┌──

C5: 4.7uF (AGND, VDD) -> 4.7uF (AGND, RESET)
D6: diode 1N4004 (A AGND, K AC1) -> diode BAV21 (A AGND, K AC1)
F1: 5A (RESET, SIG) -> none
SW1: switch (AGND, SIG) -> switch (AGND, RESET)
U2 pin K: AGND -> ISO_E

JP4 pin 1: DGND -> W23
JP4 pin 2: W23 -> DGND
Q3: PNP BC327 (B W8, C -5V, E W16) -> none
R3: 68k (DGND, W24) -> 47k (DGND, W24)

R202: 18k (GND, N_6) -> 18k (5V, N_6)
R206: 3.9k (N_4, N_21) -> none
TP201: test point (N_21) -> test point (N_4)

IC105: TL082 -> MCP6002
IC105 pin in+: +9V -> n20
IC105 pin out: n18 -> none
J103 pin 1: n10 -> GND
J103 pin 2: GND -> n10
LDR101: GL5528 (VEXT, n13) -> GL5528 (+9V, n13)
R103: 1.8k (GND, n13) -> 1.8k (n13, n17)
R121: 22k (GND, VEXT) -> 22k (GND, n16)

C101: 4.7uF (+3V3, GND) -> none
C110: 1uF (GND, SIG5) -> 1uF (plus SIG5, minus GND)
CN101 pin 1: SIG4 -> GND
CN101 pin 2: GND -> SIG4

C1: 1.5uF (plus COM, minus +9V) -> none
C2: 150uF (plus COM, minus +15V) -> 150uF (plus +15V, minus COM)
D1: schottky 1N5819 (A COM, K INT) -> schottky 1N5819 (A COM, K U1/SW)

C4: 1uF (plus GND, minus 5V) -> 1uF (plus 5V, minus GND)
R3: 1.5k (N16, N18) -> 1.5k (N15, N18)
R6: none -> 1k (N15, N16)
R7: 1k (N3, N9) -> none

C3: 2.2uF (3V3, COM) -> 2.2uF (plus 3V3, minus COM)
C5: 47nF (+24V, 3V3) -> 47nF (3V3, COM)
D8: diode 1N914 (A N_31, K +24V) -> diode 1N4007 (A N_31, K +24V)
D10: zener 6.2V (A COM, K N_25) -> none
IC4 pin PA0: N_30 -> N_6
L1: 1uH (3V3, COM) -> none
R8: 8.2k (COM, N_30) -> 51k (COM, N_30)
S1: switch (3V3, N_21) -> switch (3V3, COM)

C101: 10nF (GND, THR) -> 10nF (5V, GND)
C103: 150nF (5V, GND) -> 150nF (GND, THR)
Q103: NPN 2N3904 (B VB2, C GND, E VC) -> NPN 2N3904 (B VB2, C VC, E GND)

└──

■ **PROBLEM TO WORK ON**:
Check each line in the data for the word "AGND", then report only how many lines contain it.

■ **RESPONSE TO THIS TASK**:
4